(Modification records)
§ §
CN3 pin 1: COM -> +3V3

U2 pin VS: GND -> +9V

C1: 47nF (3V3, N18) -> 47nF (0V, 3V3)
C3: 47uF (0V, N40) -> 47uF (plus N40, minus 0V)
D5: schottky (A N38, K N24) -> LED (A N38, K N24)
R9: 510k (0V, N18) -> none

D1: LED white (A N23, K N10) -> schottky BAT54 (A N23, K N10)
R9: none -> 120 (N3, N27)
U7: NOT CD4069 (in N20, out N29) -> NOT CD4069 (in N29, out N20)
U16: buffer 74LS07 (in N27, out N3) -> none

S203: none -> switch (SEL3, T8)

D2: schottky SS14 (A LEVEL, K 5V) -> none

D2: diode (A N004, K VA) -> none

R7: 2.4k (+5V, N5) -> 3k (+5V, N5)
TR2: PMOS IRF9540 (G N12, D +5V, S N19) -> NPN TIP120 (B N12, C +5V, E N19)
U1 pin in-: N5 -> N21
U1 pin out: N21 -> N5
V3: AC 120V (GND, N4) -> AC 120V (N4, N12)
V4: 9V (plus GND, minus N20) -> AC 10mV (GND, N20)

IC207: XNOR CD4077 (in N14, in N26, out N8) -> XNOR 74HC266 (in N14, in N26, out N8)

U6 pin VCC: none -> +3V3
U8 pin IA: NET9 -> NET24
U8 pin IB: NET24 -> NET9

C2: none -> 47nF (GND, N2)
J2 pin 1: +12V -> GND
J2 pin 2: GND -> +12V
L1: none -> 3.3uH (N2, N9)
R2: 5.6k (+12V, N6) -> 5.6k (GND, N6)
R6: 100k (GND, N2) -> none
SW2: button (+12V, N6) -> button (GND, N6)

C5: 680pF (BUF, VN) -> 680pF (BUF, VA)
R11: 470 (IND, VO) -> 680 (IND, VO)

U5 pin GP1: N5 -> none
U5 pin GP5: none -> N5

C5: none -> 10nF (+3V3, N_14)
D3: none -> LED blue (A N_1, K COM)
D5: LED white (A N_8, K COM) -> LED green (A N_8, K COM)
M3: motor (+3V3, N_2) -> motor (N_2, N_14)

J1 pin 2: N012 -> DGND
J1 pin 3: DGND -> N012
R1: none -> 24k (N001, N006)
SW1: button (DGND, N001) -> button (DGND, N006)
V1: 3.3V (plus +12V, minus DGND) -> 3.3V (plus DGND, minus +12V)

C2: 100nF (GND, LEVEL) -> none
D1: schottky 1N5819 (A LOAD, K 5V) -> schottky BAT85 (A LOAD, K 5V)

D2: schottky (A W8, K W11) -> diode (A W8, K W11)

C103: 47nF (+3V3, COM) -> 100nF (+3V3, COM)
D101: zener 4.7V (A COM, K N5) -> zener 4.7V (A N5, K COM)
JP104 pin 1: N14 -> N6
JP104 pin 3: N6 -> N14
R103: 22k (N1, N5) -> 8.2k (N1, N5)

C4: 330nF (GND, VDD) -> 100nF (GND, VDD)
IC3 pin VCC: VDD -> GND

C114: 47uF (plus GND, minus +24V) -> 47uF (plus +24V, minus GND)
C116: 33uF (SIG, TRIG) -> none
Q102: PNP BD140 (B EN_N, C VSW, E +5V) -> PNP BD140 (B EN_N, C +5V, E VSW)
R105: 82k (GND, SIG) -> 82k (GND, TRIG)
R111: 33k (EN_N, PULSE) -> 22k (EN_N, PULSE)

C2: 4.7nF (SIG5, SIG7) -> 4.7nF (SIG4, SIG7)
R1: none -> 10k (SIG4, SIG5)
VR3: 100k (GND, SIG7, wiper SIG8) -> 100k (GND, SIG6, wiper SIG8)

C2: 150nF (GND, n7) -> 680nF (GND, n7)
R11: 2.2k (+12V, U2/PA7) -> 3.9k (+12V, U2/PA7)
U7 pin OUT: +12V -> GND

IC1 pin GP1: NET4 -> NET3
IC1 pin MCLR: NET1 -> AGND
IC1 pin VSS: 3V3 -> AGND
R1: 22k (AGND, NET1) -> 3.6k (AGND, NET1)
§ §
Your instructions -
Return every line of the records in which the word "white" is found.

Response box -
D1: LED white (A N23, K N10) -> schottky BAT54 (A N23, K N10)
D5: LED white (A N_8, K COM) -> LED green (A N_8, K COM)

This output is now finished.